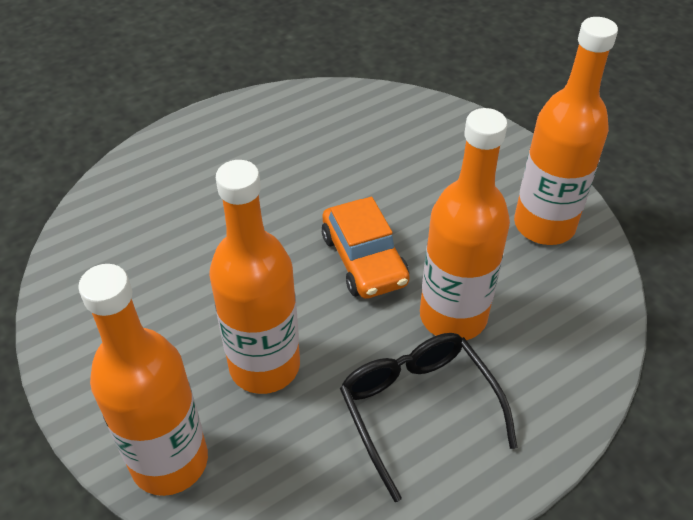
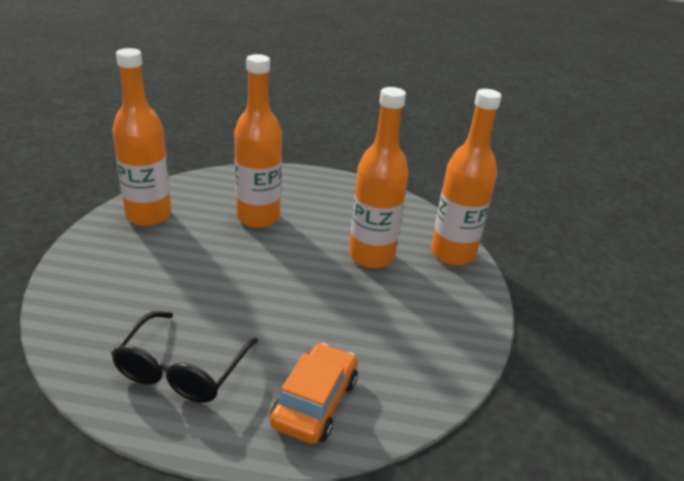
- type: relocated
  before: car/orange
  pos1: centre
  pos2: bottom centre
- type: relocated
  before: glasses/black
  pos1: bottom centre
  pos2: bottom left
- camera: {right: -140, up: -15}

- WHAT TO WORK ON: Exactly as they appear, print the lines from the one holding "before: car/orange" through the final line of the entries, and no others.

- RESPONSE BOX:
  before: car/orange
  pos1: centre
  pos2: bottom centre
- type: relocated
  before: glasses/black
  pos1: bottom centre
  pos2: bottom left
- camera: {right: -140, up: -15}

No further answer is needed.